§ Written task: In the listing below, locate the line containing "(531, 412) = (475, 316): turquoise" and the line containing "(380, 222) = (225, 169): green". Output both of them and every line between, exactly as written, and nothing more.

§ Records shown:
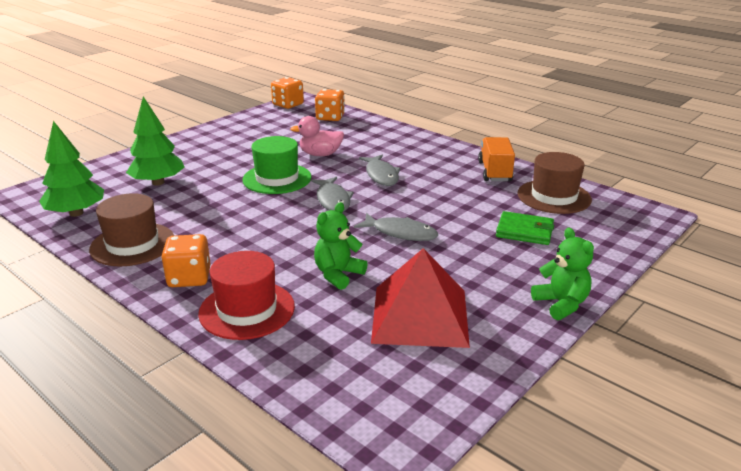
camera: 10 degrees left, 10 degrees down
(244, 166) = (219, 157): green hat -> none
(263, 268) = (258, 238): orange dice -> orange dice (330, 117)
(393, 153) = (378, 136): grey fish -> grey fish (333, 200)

--

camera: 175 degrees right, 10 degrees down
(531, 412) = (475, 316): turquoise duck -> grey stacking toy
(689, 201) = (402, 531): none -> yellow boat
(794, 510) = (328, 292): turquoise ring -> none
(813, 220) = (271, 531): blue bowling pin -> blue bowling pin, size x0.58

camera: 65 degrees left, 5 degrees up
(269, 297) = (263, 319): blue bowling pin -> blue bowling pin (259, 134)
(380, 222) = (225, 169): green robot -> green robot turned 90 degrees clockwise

§ Output:
(531, 412) = (475, 316): turquoise duck -> grey stacking toy
(689, 201) = (402, 531): none -> yellow boat
(794, 510) = (328, 292): turquoise ring -> none
(813, 220) = (271, 531): blue bowling pin -> blue bowling pin, size x0.58

camera: 65 degrees left, 5 degrees up
(269, 297) = (263, 319): blue bowling pin -> blue bowling pin (259, 134)
(380, 222) = (225, 169): green robot -> green robot turned 90 degrees clockwise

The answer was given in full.